DATA EXCERPT:
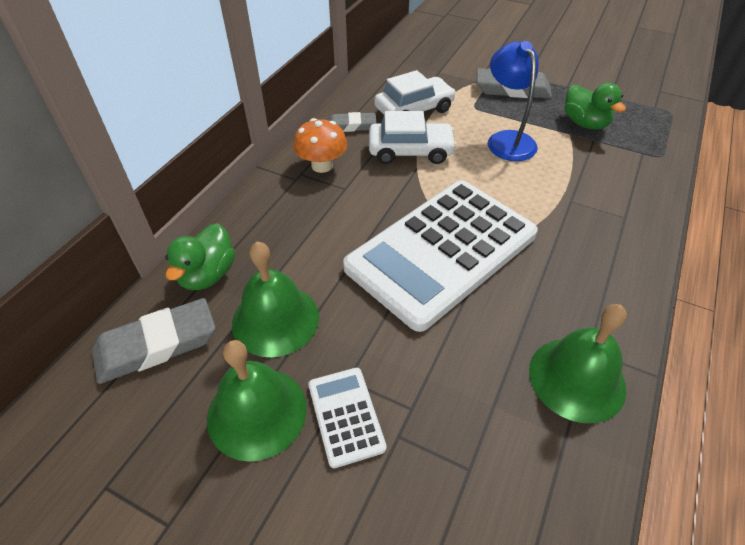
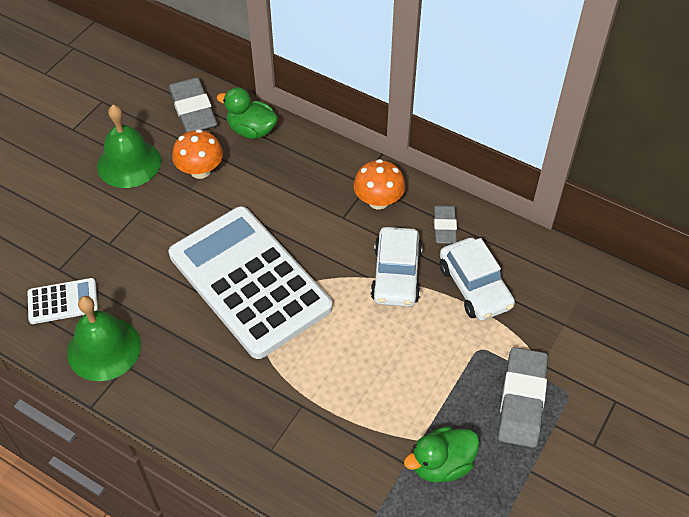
camera: 95 degrees right, 5 degrees up
green bell [232,241,319,357] -> orange mushroom [172,129,223,179]
white calculator [308,368,387,468] -> white calculator moved to [27,278,98,324]
blue lamp [488,41,539,161] -> none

ASSIGNMENT:
Copy nothing except the lines from the one holding "white calculator [308,368,387,468]" through the last line of the data above, and return them exactly.

SOLUTION BELOW:
white calculator [308,368,387,468] -> white calculator moved to [27,278,98,324]
blue lamp [488,41,539,161] -> none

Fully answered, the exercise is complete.